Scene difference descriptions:
/---
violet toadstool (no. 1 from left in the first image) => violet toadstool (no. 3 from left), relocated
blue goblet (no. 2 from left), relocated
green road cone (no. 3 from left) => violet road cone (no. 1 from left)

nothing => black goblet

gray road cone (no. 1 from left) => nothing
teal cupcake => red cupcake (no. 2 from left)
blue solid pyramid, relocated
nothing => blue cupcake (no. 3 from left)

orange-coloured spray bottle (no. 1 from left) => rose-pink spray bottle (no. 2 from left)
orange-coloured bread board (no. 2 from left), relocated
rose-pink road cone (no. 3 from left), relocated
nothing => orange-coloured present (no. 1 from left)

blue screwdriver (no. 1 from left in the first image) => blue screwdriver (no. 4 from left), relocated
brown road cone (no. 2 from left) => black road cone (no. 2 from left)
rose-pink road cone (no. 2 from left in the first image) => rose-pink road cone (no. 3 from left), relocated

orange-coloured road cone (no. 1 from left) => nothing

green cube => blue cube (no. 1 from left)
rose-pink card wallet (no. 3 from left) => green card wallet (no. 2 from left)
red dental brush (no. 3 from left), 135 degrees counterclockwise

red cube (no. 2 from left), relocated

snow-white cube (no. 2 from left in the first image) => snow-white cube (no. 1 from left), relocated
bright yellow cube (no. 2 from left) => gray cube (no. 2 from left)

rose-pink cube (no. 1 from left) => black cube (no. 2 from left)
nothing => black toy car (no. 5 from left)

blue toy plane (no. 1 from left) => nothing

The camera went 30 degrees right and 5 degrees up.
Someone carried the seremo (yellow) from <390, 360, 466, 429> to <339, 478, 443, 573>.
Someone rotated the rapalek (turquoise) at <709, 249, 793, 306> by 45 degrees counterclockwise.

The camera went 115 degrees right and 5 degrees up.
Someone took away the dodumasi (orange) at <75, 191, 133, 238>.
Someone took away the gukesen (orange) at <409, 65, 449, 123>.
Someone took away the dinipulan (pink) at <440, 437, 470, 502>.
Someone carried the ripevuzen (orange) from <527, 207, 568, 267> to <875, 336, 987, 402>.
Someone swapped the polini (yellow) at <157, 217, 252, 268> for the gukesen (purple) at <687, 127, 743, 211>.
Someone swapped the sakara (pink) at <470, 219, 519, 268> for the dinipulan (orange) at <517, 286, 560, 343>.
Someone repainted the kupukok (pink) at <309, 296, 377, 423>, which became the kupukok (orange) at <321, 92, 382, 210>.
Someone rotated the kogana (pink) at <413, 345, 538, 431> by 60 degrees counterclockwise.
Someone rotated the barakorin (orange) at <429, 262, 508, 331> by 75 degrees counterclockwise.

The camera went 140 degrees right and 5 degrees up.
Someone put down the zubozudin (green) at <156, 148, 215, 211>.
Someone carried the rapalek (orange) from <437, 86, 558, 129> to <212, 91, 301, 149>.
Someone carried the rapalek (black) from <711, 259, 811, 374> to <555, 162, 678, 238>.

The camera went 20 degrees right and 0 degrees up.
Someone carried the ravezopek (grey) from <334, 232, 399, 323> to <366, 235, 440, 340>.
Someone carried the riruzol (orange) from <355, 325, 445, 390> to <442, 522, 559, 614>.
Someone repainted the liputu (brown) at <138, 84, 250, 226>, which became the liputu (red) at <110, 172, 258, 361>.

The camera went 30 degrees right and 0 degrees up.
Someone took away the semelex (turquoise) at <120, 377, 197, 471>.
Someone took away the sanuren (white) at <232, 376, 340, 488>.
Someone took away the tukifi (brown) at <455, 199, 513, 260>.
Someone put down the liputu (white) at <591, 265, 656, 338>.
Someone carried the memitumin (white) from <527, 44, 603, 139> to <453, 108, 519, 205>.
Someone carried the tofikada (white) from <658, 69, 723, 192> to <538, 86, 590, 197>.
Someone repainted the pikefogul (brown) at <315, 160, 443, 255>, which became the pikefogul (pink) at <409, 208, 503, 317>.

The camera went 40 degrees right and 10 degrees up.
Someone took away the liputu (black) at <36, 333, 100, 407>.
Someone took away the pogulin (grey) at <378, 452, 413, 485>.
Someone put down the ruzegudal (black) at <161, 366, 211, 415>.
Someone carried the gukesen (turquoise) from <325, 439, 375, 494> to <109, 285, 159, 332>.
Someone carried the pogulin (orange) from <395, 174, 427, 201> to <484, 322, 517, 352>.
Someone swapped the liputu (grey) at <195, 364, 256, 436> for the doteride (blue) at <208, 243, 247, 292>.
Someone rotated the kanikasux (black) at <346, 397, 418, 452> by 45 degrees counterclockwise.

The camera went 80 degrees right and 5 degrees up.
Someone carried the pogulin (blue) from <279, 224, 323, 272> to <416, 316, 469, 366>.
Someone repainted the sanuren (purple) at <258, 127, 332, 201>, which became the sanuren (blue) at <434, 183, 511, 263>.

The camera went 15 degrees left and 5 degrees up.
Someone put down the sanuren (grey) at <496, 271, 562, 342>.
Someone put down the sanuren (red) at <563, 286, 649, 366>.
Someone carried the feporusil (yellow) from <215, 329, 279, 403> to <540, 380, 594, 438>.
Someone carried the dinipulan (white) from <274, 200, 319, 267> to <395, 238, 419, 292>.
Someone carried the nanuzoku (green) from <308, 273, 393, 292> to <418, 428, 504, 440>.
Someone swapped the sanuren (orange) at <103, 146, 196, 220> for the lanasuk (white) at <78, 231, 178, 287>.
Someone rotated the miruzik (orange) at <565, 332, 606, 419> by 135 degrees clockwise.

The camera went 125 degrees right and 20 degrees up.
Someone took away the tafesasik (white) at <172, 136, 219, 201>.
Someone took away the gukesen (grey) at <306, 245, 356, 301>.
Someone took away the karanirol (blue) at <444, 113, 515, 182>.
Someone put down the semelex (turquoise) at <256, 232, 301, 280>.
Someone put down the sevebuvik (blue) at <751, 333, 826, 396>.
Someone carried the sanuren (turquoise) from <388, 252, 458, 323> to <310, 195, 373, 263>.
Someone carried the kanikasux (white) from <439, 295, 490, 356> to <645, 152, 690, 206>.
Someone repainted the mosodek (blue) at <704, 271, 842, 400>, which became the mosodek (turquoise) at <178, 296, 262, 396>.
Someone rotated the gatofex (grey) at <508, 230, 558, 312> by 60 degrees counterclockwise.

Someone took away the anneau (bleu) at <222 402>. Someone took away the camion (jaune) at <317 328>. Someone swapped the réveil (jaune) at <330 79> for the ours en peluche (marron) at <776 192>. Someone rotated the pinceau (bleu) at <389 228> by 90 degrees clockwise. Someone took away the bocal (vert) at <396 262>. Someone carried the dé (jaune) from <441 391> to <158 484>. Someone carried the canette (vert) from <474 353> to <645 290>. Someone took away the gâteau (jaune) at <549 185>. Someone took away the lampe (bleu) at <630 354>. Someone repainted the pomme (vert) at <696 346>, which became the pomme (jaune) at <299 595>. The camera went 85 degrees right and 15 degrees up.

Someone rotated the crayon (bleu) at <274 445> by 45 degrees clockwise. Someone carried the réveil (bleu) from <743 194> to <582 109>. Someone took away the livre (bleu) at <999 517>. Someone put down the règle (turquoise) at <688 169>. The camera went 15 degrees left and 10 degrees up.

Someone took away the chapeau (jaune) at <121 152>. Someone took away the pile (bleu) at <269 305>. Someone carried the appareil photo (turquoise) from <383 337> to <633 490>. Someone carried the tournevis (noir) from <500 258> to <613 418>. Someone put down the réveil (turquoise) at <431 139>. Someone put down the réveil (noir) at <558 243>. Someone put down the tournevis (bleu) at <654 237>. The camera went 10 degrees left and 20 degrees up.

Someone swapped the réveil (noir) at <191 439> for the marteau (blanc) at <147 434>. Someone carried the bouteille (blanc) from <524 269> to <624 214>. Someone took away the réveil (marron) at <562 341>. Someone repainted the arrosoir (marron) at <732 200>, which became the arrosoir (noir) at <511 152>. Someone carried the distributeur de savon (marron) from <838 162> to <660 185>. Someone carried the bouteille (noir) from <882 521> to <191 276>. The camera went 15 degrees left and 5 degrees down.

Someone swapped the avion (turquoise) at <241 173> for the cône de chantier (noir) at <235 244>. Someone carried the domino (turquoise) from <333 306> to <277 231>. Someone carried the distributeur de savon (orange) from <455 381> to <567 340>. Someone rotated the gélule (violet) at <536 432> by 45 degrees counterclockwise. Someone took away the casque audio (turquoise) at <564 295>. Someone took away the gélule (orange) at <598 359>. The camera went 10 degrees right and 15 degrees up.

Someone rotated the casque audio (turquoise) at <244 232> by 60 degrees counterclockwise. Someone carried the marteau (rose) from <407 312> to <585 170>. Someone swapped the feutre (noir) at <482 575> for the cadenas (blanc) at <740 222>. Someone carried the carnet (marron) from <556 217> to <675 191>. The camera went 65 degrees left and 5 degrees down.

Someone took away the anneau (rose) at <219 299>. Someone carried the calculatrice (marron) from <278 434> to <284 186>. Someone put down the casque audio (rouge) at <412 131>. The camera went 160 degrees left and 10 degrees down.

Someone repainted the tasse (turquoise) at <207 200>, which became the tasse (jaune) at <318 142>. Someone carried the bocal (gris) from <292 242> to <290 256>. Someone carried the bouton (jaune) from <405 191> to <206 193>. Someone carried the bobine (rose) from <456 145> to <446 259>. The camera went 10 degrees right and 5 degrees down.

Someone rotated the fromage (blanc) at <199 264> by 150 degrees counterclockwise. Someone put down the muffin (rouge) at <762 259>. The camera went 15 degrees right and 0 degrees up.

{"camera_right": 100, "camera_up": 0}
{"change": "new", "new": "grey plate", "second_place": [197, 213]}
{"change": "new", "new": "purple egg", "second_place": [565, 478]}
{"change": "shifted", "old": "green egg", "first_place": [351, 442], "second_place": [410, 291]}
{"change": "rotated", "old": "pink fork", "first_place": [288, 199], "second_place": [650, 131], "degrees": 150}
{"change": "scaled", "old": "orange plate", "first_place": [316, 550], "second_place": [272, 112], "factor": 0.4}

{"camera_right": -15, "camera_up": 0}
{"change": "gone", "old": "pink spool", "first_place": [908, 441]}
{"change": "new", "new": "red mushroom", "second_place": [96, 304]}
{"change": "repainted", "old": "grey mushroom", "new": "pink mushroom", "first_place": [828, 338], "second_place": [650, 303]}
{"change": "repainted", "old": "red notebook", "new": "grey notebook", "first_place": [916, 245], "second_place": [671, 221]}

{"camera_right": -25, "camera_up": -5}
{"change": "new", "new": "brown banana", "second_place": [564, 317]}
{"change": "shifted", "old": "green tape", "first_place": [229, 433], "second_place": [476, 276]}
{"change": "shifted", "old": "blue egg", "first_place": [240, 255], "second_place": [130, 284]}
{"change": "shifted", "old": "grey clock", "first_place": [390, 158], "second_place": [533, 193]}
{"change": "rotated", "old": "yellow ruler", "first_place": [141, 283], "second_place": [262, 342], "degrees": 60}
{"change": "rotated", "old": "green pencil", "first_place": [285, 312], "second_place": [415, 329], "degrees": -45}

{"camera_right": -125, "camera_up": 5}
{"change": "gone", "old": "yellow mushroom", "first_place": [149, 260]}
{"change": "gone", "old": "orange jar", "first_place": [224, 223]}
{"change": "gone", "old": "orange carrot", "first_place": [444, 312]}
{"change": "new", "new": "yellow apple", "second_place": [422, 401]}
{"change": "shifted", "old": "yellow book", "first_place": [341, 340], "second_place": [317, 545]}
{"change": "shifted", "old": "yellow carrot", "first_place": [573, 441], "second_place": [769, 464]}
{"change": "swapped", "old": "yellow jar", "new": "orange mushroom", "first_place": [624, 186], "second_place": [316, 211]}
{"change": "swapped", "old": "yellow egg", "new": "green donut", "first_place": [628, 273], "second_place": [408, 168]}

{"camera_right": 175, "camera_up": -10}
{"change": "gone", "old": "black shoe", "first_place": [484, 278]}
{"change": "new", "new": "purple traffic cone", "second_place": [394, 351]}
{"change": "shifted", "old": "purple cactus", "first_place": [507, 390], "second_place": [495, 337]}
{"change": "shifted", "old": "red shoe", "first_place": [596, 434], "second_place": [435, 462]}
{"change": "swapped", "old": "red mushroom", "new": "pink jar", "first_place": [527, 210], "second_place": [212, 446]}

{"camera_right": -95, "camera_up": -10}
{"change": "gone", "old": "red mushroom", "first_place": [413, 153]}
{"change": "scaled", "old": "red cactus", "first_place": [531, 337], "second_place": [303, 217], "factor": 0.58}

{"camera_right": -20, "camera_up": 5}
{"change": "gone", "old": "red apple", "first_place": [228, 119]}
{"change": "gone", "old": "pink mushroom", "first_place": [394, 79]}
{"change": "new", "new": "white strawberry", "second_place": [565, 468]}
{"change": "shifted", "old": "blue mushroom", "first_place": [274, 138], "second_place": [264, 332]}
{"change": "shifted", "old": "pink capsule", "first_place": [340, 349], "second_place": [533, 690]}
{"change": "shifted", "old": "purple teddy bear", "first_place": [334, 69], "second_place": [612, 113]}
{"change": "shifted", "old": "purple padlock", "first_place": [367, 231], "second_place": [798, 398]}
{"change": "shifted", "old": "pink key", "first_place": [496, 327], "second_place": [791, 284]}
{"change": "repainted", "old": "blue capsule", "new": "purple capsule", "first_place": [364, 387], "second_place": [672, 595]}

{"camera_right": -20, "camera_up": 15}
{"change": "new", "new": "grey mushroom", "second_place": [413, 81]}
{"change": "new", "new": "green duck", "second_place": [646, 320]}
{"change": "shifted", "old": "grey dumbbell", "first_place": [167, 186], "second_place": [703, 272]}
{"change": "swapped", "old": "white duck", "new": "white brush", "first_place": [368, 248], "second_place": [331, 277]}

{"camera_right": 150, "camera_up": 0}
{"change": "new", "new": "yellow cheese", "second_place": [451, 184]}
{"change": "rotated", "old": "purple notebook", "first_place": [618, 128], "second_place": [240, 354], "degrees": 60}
\---
**WHAT IS NEEDED:** Retype exactly the lines from the start of the entries through the one with "blue goblet (no. 2 from left), relocated"; include both ends.

**SOLUTION FOR THIS PROBLEM:**
violet toadstool (no. 1 from left in the first image) => violet toadstool (no. 3 from left), relocated
blue goblet (no. 2 from left), relocated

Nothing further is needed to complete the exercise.